To-do item ->
For the data below, work out how many lines contain the word "satellite" and supply only that number.

Data excerpts ->

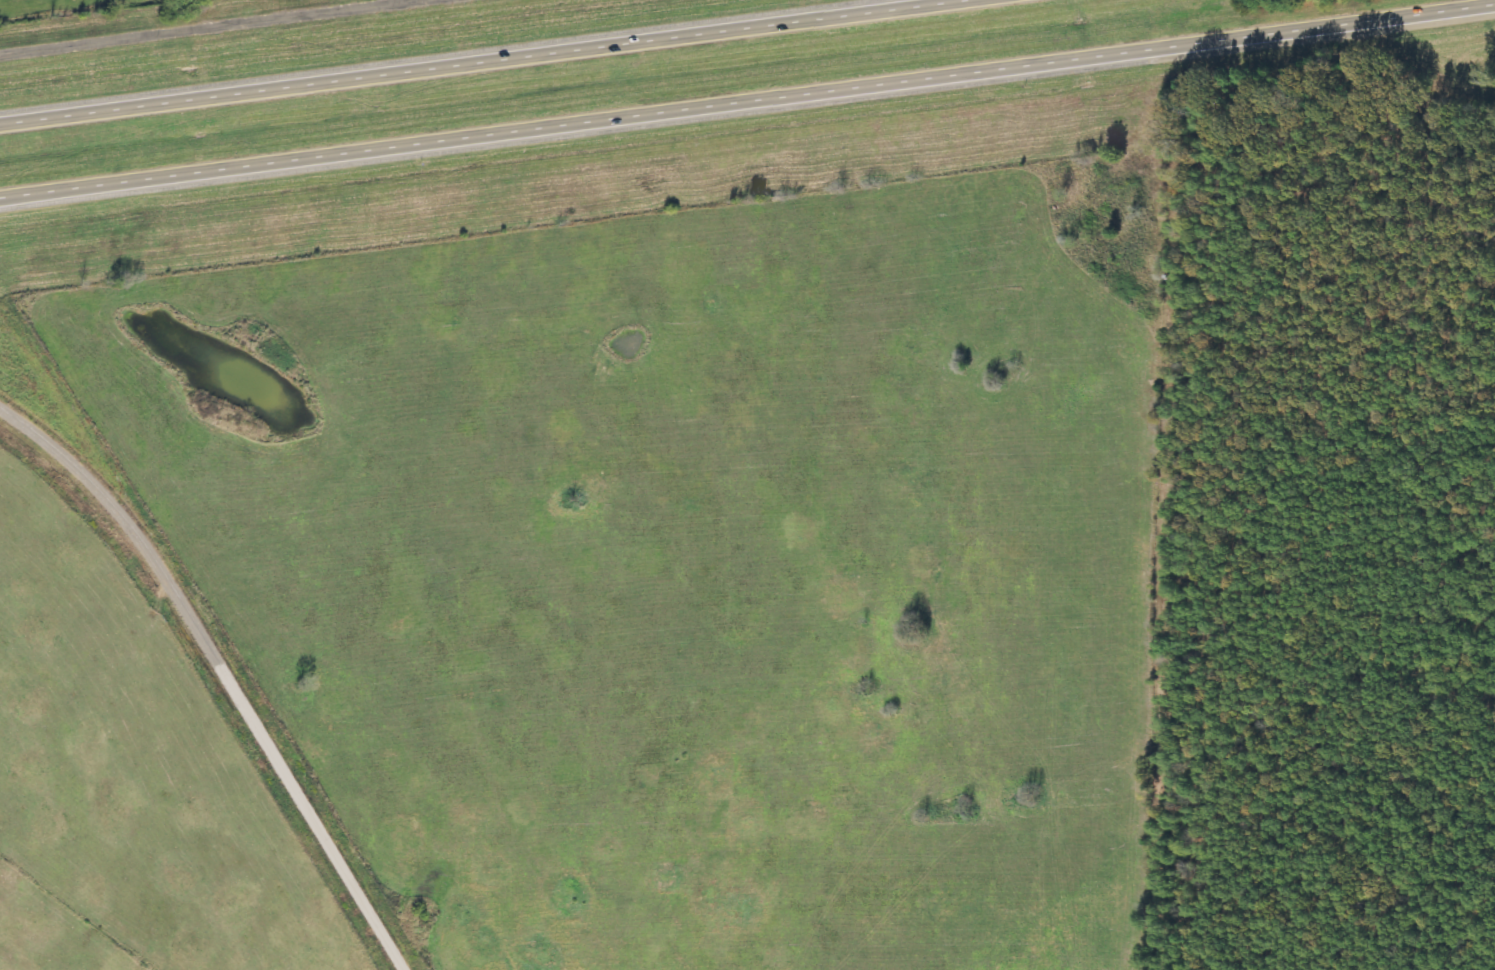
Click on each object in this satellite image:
road: (206, 25)
road: (463, 61)
road: (740, 102)
road: (227, 667)

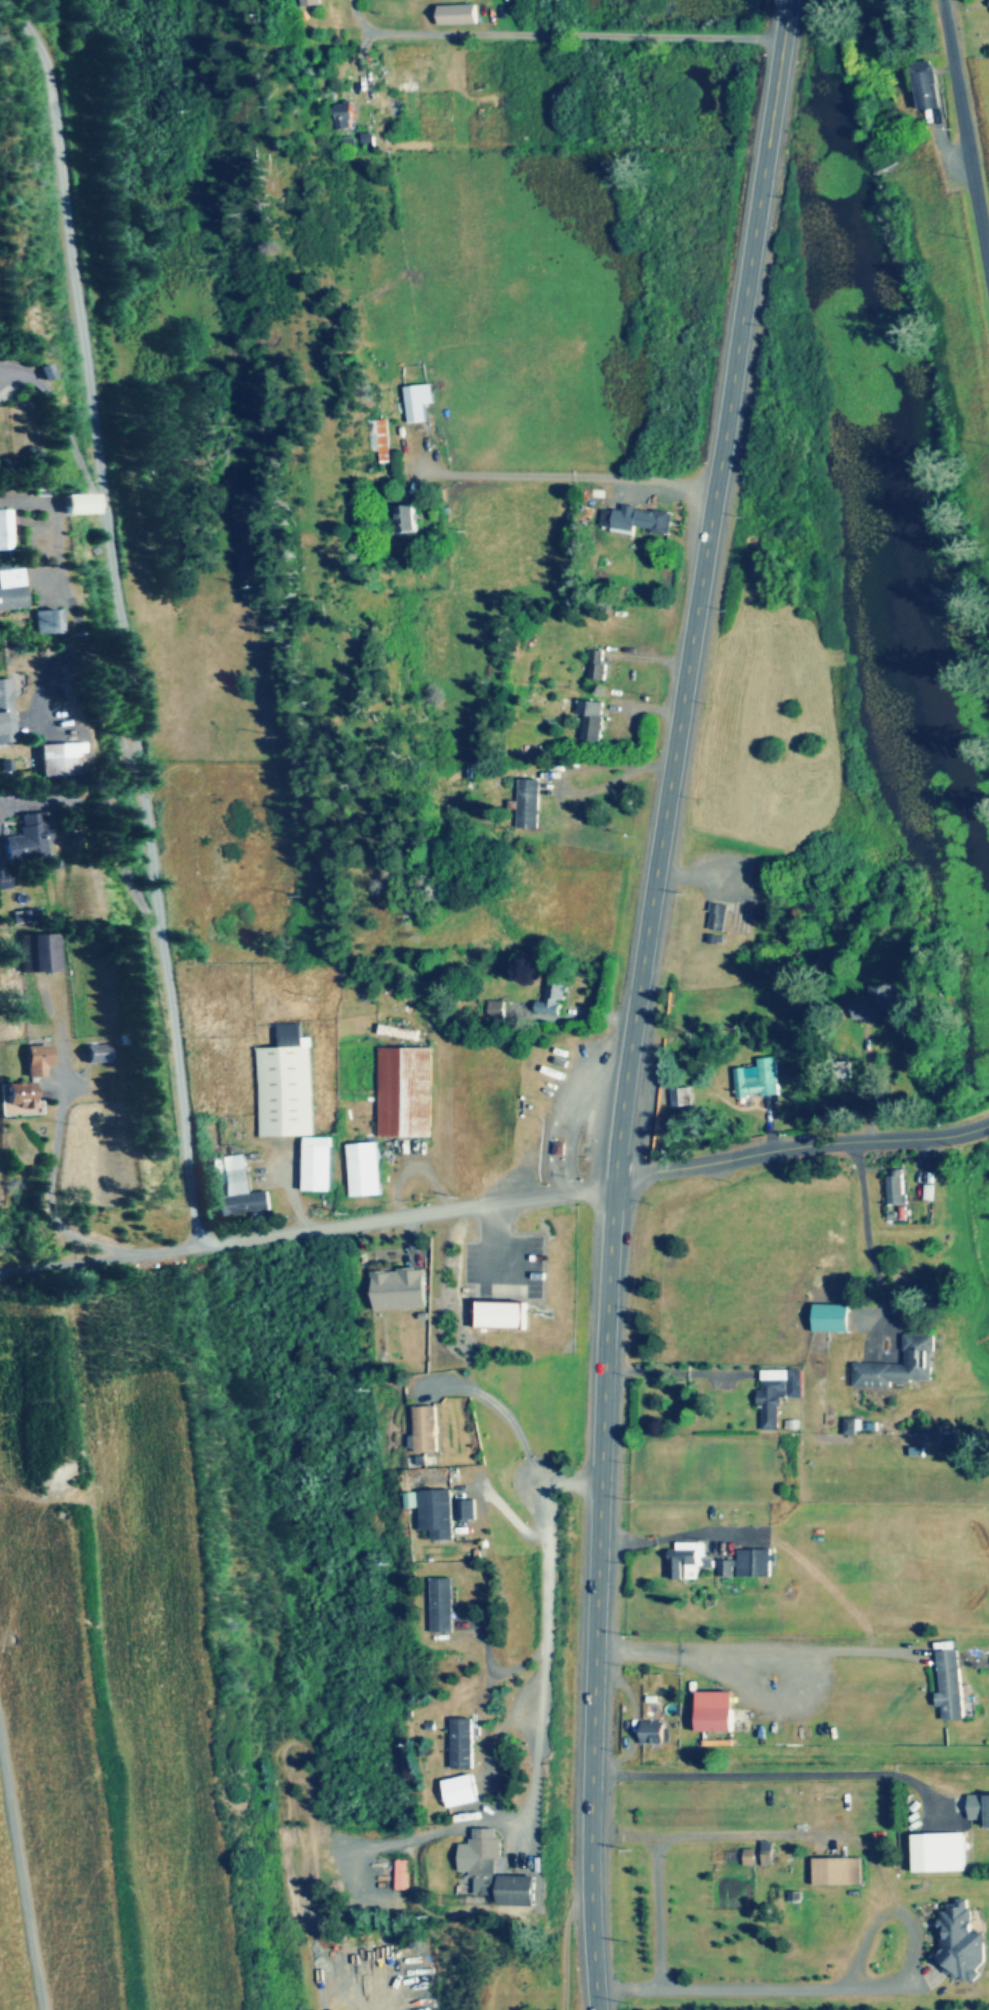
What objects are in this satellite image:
building: (988, 0)
building: (305, 3)
building: (457, 14)
road: (559, 40)
building: (922, 86)
building: (341, 116)
building: (367, 140)
road: (963, 144)
building: (417, 401)
building: (378, 439)
road: (579, 480)
building: (72, 502)
building: (401, 518)
building: (640, 521)
building: (5, 529)
building: (11, 590)
road: (123, 618)
building: (44, 621)
road: (80, 631)
building: (597, 666)
building: (6, 711)
building: (592, 720)
building: (59, 758)
building: (530, 804)
building: (29, 837)
building: (718, 918)
building: (741, 918)
building: (41, 952)
building: (555, 995)
road: (640, 1000)
building: (874, 1004)
building: (94, 1058)
building: (36, 1060)
building: (758, 1079)
building: (284, 1086)
building: (405, 1091)
building: (682, 1097)
building: (15, 1099)
road: (820, 1146)
building: (316, 1168)
building: (364, 1169)
road: (635, 1179)
building: (897, 1187)
building: (238, 1188)
road: (410, 1218)
road: (871, 1246)
road: (100, 1261)
road: (0, 1273)
building: (400, 1289)
building: (508, 1293)
building: (831, 1318)
building: (900, 1365)
building: (778, 1393)
building: (850, 1426)
building: (427, 1428)
building: (469, 1510)
building: (435, 1511)
building: (748, 1564)
building: (684, 1566)
building: (443, 1605)
road: (550, 1635)
building: (950, 1684)
building: (713, 1720)
building: (655, 1736)
building: (463, 1743)
building: (461, 1791)
building: (979, 1808)
road: (24, 1847)
building: (939, 1852)
building: (830, 1871)
building: (498, 1878)
building: (795, 1910)
building: (959, 1941)
road: (385, 2000)

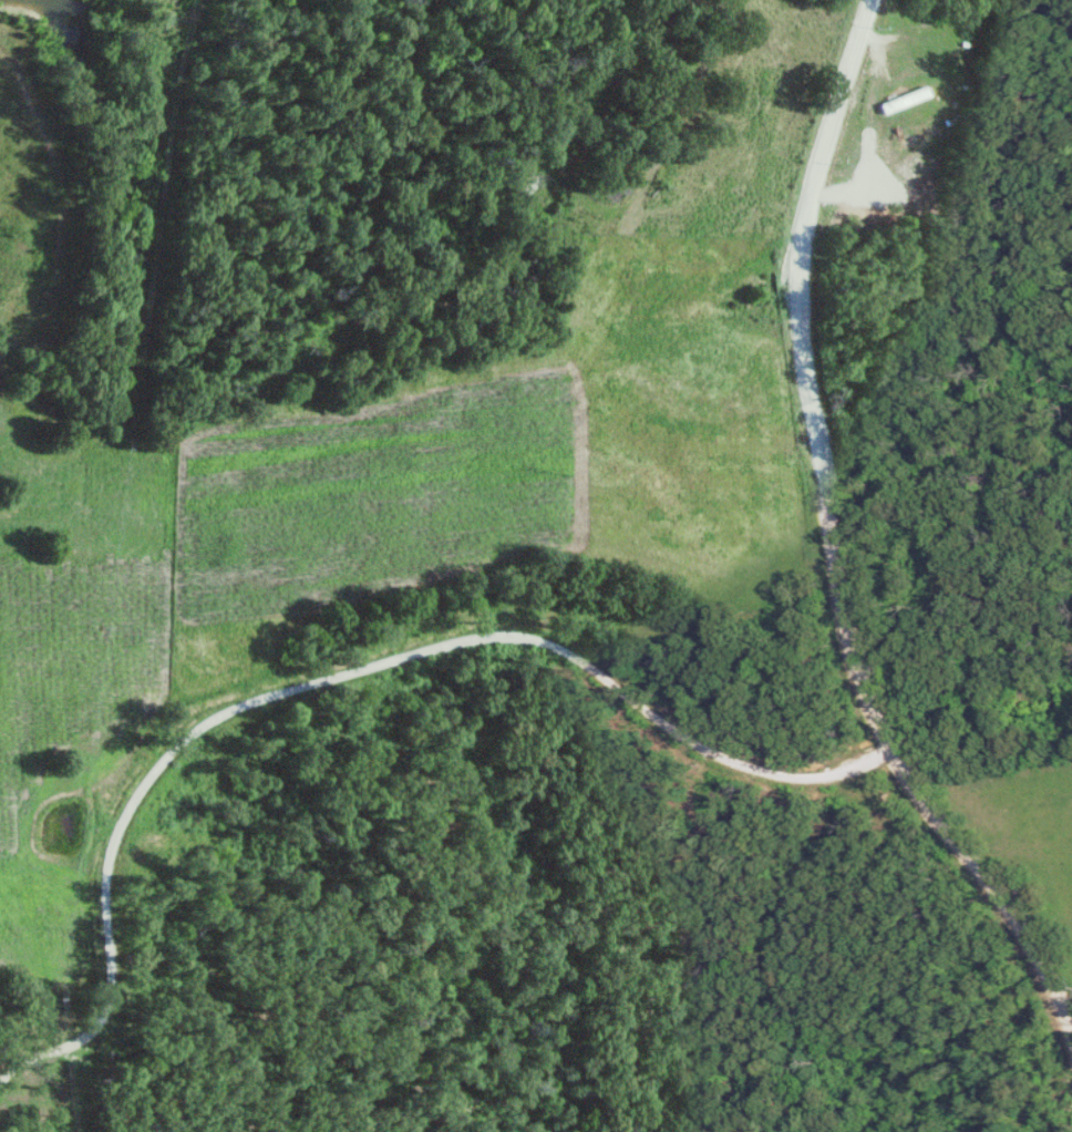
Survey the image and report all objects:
road: (833, 551)
road: (341, 672)

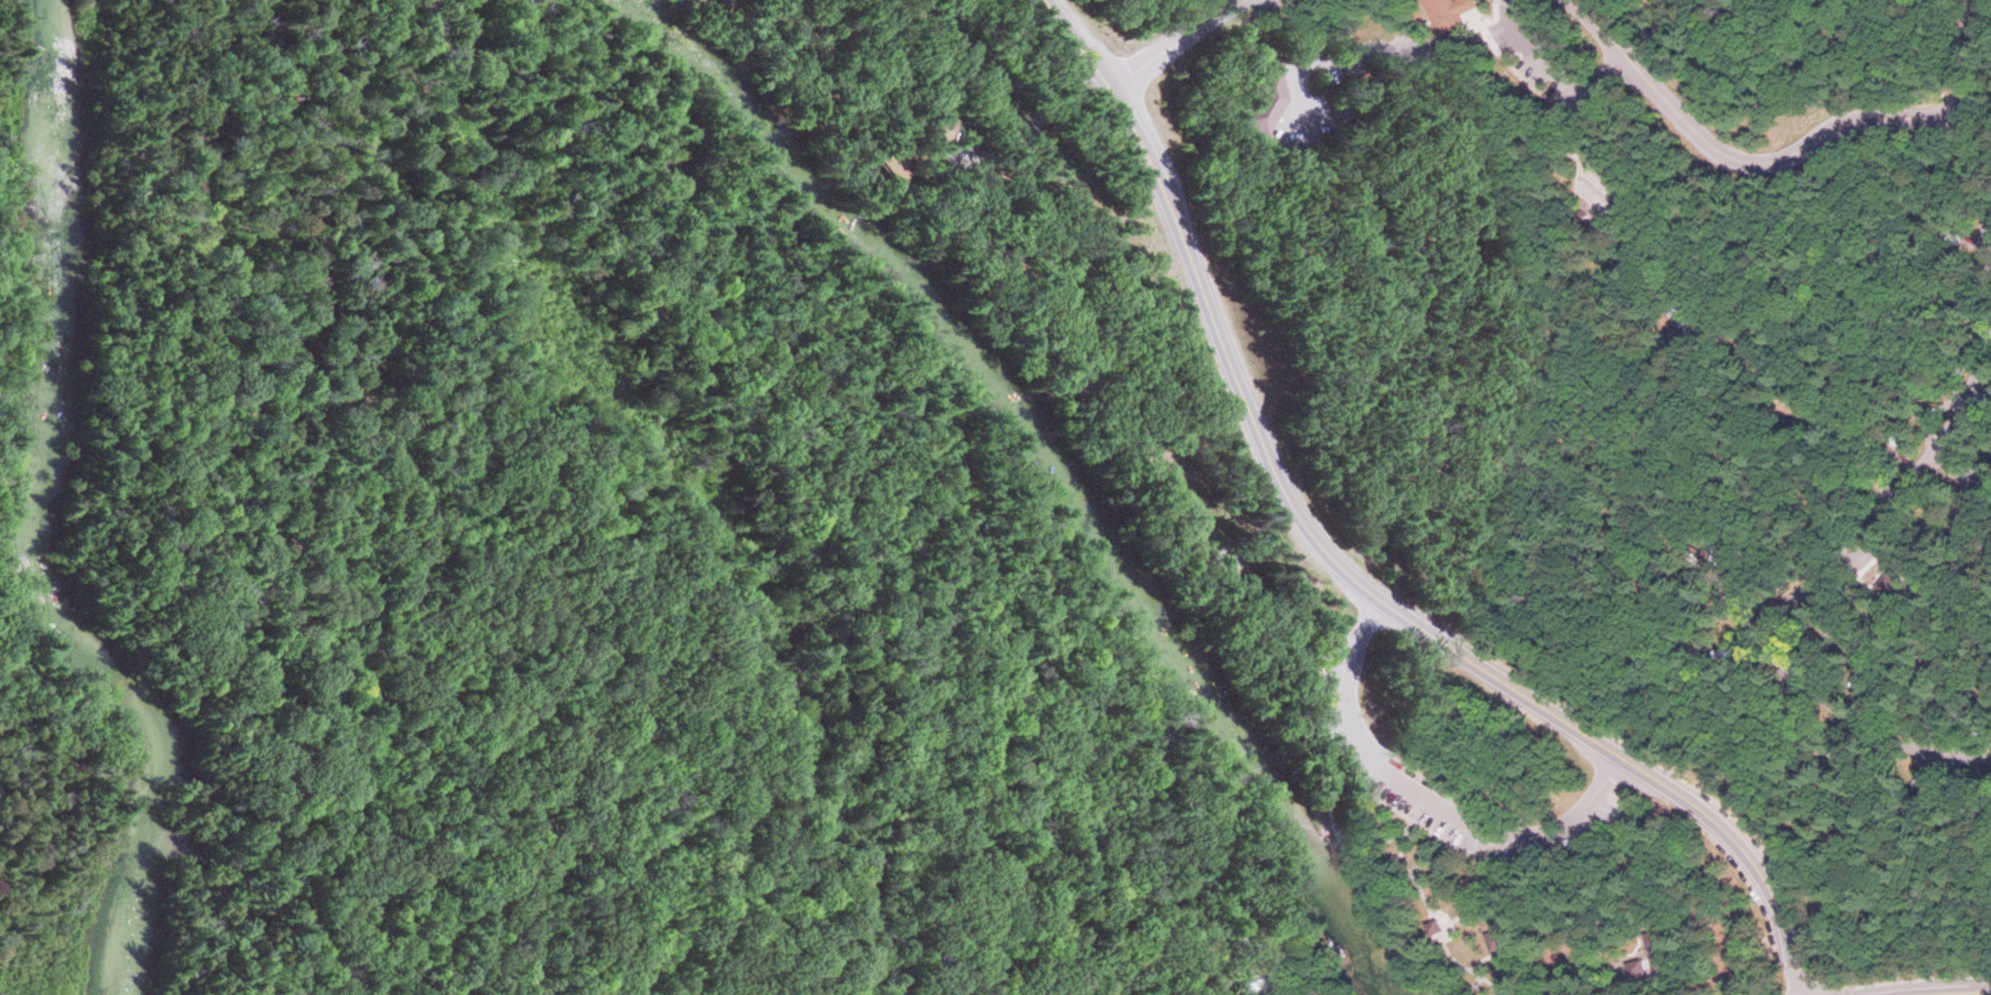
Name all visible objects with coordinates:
building: (1444, 14)
road: (1983, 14)
road: (1293, 26)
road: (1589, 29)
road: (1645, 35)
road: (1171, 41)
parking lot: (1524, 57)
road: (1543, 63)
building: (1264, 96)
road: (1035, 136)
building: (971, 137)
road: (1770, 161)
building: (891, 163)
road: (1981, 231)
parking lot: (1683, 313)
road: (1141, 332)
road: (1753, 362)
building: (1066, 379)
road: (1544, 382)
river: (1045, 464)
road: (1955, 474)
river: (42, 512)
road: (1849, 554)
road: (1345, 569)
building: (1882, 582)
road: (1683, 686)
road: (1862, 724)
road: (1363, 787)
road: (1428, 794)
parking lot: (1430, 818)
road: (1345, 849)
road: (1482, 907)
road: (245, 922)
road: (1435, 922)
building: (1436, 924)
building: (1265, 935)
building: (1502, 935)
building: (1656, 935)
building: (1236, 947)
road: (1621, 957)
building: (1660, 960)
building: (1639, 963)
building: (1291, 971)
building: (1270, 992)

Exercise result ->
2